[Saved entries]
•••••

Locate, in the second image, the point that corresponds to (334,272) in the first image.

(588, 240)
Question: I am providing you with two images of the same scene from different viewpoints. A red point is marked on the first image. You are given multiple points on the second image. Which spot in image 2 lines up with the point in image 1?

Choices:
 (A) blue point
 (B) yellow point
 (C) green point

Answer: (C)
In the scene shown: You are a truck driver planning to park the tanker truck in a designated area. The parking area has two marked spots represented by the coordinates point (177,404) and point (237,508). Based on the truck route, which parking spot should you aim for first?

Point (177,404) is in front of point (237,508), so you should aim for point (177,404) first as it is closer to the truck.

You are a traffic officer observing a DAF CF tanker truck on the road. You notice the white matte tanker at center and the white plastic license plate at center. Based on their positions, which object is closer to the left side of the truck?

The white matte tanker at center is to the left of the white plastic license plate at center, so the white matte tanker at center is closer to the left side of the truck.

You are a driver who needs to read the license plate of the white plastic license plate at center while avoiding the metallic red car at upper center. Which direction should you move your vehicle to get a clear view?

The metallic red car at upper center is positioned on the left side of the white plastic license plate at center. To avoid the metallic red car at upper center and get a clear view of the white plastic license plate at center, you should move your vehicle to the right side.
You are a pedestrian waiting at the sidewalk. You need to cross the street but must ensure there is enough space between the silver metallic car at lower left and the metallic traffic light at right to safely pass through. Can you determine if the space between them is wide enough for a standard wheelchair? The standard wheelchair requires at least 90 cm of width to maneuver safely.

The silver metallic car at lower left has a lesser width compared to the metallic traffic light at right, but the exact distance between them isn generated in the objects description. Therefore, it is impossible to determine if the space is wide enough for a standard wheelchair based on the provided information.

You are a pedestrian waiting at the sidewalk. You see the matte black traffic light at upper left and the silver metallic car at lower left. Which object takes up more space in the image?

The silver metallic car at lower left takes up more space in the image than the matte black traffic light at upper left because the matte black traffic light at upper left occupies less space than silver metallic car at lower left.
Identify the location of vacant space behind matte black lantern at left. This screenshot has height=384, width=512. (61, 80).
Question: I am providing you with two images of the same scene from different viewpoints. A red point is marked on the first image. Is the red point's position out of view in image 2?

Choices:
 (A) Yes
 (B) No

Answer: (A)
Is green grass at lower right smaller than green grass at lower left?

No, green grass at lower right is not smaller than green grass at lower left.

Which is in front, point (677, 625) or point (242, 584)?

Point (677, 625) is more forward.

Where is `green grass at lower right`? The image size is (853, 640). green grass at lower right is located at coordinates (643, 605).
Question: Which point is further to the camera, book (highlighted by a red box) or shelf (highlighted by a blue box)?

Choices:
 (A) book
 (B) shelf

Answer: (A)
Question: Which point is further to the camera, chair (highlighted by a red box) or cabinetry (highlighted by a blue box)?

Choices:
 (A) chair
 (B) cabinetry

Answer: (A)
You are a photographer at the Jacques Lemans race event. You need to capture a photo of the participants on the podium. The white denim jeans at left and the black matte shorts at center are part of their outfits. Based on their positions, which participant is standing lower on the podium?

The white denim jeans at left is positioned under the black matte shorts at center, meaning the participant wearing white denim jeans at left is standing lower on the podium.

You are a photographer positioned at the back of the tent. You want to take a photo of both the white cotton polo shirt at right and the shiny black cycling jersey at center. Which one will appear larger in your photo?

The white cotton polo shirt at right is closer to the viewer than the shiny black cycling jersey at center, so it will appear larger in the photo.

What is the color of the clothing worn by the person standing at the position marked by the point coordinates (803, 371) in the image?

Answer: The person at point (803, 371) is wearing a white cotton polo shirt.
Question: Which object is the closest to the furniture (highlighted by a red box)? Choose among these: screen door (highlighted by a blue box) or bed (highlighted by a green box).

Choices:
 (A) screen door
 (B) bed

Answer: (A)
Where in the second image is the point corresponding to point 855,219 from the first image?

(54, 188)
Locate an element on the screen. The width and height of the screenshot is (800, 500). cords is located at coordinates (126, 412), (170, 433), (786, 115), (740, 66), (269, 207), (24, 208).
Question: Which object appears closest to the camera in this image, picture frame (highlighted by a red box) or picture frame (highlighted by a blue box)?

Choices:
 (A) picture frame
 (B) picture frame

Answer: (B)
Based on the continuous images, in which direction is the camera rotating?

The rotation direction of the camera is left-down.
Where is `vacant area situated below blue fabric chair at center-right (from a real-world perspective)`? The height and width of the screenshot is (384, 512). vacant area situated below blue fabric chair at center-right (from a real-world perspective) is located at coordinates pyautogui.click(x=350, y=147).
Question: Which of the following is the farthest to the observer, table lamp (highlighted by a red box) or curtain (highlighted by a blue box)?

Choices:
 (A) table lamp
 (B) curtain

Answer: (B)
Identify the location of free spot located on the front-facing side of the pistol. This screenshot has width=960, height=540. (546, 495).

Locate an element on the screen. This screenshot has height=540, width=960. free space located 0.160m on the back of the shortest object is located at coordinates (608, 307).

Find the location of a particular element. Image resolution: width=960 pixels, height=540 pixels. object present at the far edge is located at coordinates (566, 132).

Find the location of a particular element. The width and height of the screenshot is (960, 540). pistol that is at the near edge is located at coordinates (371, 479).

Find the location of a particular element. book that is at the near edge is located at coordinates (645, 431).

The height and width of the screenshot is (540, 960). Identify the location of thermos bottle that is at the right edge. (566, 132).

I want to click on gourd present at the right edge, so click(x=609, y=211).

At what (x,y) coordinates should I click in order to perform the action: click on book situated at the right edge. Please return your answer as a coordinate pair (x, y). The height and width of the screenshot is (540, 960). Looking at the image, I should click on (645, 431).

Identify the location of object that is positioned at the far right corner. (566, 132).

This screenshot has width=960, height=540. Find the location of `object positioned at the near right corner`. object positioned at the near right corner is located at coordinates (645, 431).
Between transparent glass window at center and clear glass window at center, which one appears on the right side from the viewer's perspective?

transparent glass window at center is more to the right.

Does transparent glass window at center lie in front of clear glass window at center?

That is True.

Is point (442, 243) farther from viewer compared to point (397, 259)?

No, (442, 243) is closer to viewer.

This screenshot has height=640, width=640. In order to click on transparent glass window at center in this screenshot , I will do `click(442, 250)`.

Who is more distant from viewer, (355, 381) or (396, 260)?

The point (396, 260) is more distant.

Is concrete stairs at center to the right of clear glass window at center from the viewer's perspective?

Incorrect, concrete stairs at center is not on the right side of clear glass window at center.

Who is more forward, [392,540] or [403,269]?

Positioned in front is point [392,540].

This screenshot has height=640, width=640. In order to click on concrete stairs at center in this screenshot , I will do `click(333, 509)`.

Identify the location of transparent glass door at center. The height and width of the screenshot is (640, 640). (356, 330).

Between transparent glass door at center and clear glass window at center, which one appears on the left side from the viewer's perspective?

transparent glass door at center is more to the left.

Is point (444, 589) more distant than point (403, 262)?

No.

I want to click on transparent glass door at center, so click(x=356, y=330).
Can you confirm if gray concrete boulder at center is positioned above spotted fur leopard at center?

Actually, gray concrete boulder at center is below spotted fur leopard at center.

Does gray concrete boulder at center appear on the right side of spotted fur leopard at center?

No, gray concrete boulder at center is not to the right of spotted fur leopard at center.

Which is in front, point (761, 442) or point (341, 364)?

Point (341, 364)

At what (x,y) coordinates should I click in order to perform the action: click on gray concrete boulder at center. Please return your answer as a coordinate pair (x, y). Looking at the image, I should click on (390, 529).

•••••

-- Exercise prompt --
Please lay out all the records above as a Markdown table with the columns n and Line. Give each non-blank line its own row, numbered in order, and leave out blank lines.

-- Solution for this exercise --
| n | Line |
|---|---|
| 1 | Locate, in the second image, the point that corresponds to (334,272) in the first image. |
| 2 | (588, 240) |
| 3 | Question: I am providing you with two images of the same scene from different viewpoints. A red point is marked on the first image. You are given multiple points on the second image. Which spot in image 2 lines up with the point in image 1? |
| 4 | Choices: |
| 5 |  (A) blue point |
| 6 |  (B) yellow point |
| 7 |  (C) green point |
| 8 | Answer: (C) |
| 9 | In the scene shown: You are a truck driver planning to park the tanker truck in a designated area. The parking area has two marked spots represented by the coordinates point (177,404) and point (237,508). Based on the truck route, which parking spot should you aim for first? |
| 10 | Point (177,404) is in front of point (237,508), so you should aim for point (177,404) first as it is closer to the truck. |
| 11 | You are a traffic officer observing a DAF CF tanker truck on the road. You notice the white matte tanker at center and the white plastic license plate at center. Based on their positions, which object is closer to the left side of the truck? |
| 12 | The white matte tanker at center is to the left of the white plastic license plate at center, so the white matte tanker at center is closer to the left side of the truck. |
| 13 | You are a driver who needs to read the license plate of the white plastic license plate at center while avoiding the metallic red car at upper center. Which direction should you move your vehicle to get a clear view? |
| 14 | The metallic red car at upper center is positioned on the left side of the white plastic license plate at center. To avoid the metallic red car at upper center and get a clear view of the white plastic license plate at center, you should move your vehicle to the right side. |
| 15 | You are a pedestrian waiting at the sidewalk. You need to cross the street but must ensure there is enough space between the silver metallic car at lower left and the metallic traffic light at right to safely pass through. Can you determine if the space between them is wide enough for a standard wheelchair? The standard wheelchair requires at least 90 cm of width to maneuver safely. |
| 16 | The silver metallic car at lower left has a lesser width compared to the metallic traffic light at right, but the exact distance between them isn generated in the objects description. Therefore, it is impossible to determine if the space is wide enough for a standard wheelchair based on the provided information. |
| 17 | You are a pedestrian waiting at the sidewalk. You see the matte black traffic light at upper left and the silver metallic car at lower left. Which object takes up more space in the image? |
| 18 | The silver metallic car at lower left takes up more space in the image than the matte black traffic light at upper left because the matte black traffic light at upper left occupies less space than silver metallic car at lower left. |
| 19 | Identify the location of vacant space behind matte black lantern at left. This screenshot has height=384, width=512. (61, 80). |
| 20 | Question: I am providing you with two images of the same scene from different viewpoints. A red point is marked on the first image. Is the red point's position out of view in image 2? |
| 21 | Choices: |
| 22 |  (A) Yes |
| 23 |  (B) No |
| 24 | Answer: (A) |
| 25 | Is green grass at lower right smaller than green grass at lower left? |
| 26 | No, green grass at lower right is not smaller than green grass at lower left. |
| 27 | Which is in front, point (677, 625) or point (242, 584)? |
| 28 | Point (677, 625) is more forward. |
| 29 | Where is `green grass at lower right`? The image size is (853, 640). green grass at lower right is located at coordinates (643, 605). |
| 30 | Question: Which point is further to the camera, book (highlighted by a red box) or shelf (highlighted by a blue box)? |
| 31 | Choices: |
| 32 |  (A) book |
| 33 |  (B) shelf |
| 34 | Answer: (A) |
| 35 | Question: Which point is further to the camera, chair (highlighted by a red box) or cabinetry (highlighted by a blue box)? |
| 36 | Choices: |
| 37 |  (A) chair |
| 38 |  (B) cabinetry |
| 39 | Answer: (A) |
| 40 | You are a photographer at the Jacques Lemans race event. You need to capture a photo of the participants on the podium. The white denim jeans at left and the black matte shorts at center are part of their outfits. Based on their positions, which participant is standing lower on the podium? |
| 41 | The white denim jeans at left is positioned under the black matte shorts at center, meaning the participant wearing white denim jeans at left is standing lower on the podium. |
| 42 | You are a photographer positioned at the back of the tent. You want to take a photo of both the white cotton polo shirt at right and the shiny black cycling jersey at center. Which one will appear larger in your photo? |
| 43 | The white cotton polo shirt at right is closer to the viewer than the shiny black cycling jersey at center, so it will appear larger in the photo. |
| 44 | What is the color of the clothing worn by the person standing at the position marked by the point coordinates (803, 371) in the image? |
| 45 | Answer: The person at point (803, 371) is wearing a white cotton polo shirt. |
| 46 | Question: Which object is the closest to the furniture (highlighted by a red box)? Choose among these: screen door (highlighted by a blue box) or bed (highlighted by a green box). |
| 47 | Choices: |
| 48 |  (A) screen door |
| 49 |  (B) bed |
| 50 | Answer: (A) |
| 51 | Where in the second image is the point corresponding to point 855,219 from the first image? |
| 52 | (54, 188) |
| 53 | Locate an element on the screen. The width and height of the screenshot is (800, 500). cords is located at coordinates (126, 412), (170, 433), (786, 115), (740, 66), (269, 207), (24, 208). |
| 54 | Question: Which object appears closest to the camera in this image, picture frame (highlighted by a red box) or picture frame (highlighted by a blue box)? |
| 55 | Choices: |
| 56 |  (A) picture frame |
| 57 |  (B) picture frame |
| 58 | Answer: (B) |
| 59 | Based on the continuous images, in which direction is the camera rotating? |
| 60 | The rotation direction of the camera is left-down. |
| 61 | Where is `vacant area situated below blue fabric chair at center-right (from a real-world perspective)`? The height and width of the screenshot is (384, 512). vacant area situated below blue fabric chair at center-right (from a real-world perspective) is located at coordinates pyautogui.click(x=350, y=147). |
| 62 | Question: Which of the following is the farthest to the observer, table lamp (highlighted by a red box) or curtain (highlighted by a blue box)? |
| 63 | Choices: |
| 64 |  (A) table lamp |
| 65 |  (B) curtain |
| 66 | Answer: (B) |
| 67 | Identify the location of free spot located on the front-facing side of the pistol. This screenshot has width=960, height=540. (546, 495). |
| 68 | Locate an element on the screen. This screenshot has height=540, width=960. free space located 0.160m on the back of the shortest object is located at coordinates (608, 307). |
| 69 | Find the location of a particular element. Image resolution: width=960 pixels, height=540 pixels. object present at the far edge is located at coordinates (566, 132). |
| 70 | Find the location of a particular element. The width and height of the screenshot is (960, 540). pistol that is at the near edge is located at coordinates (371, 479). |
| 71 | Find the location of a particular element. book that is at the near edge is located at coordinates (645, 431). |
| 72 | The height and width of the screenshot is (540, 960). Identify the location of thermos bottle that is at the right edge. (566, 132). |
| 73 | I want to click on gourd present at the right edge, so click(x=609, y=211). |
| 74 | At what (x,y) coordinates should I click in order to perform the action: click on book situated at the right edge. Please return your answer as a coordinate pair (x, y). The height and width of the screenshot is (540, 960). Looking at the image, I should click on (645, 431). |
| 75 | Identify the location of object that is positioned at the far right corner. (566, 132). |
| 76 | This screenshot has width=960, height=540. Find the location of `object positioned at the near right corner`. object positioned at the near right corner is located at coordinates (645, 431). |
| 77 | Between transparent glass window at center and clear glass window at center, which one appears on the right side from the viewer's perspective? |
| 78 | transparent glass window at center is more to the right. |
| 79 | Does transparent glass window at center lie in front of clear glass window at center? |
| 80 | That is True. |
| 81 | Is point (442, 243) farther from viewer compared to point (397, 259)? |
| 82 | No, (442, 243) is closer to viewer. |
| 83 | This screenshot has height=640, width=640. In order to click on transparent glass window at center in this screenshot , I will do `click(442, 250)`. |
| 84 | Who is more distant from viewer, (355, 381) or (396, 260)? |
| 85 | The point (396, 260) is more distant. |
| 86 | Is concrete stairs at center to the right of clear glass window at center from the viewer's perspective? |
| 87 | Incorrect, concrete stairs at center is not on the right side of clear glass window at center. |
| 88 | Who is more forward, [392,540] or [403,269]? |
| 89 | Positioned in front is point [392,540]. |
| 90 | This screenshot has height=640, width=640. In order to click on concrete stairs at center in this screenshot , I will do `click(333, 509)`. |
| 91 | Identify the location of transparent glass door at center. The height and width of the screenshot is (640, 640). (356, 330). |
| 92 | Between transparent glass door at center and clear glass window at center, which one appears on the left side from the viewer's perspective? |
| 93 | transparent glass door at center is more to the left. |
| 94 | Is point (444, 589) more distant than point (403, 262)? |
| 95 | No. |
| 96 | I want to click on transparent glass door at center, so click(x=356, y=330). |
| 97 | Can you confirm if gray concrete boulder at center is positioned above spotted fur leopard at center? |
| 98 | Actually, gray concrete boulder at center is below spotted fur leopard at center. |
| 99 | Does gray concrete boulder at center appear on the right side of spotted fur leopard at center? |
| 100 | No, gray concrete boulder at center is not to the right of spotted fur leopard at center. |
| 101 | Which is in front, point (761, 442) or point (341, 364)? |
| 102 | Point (341, 364) |
| 103 | At what (x,y) coordinates should I click in order to perform the action: click on gray concrete boulder at center. Please return your answer as a coordinate pair (x, y). Looking at the image, I should click on (390, 529). |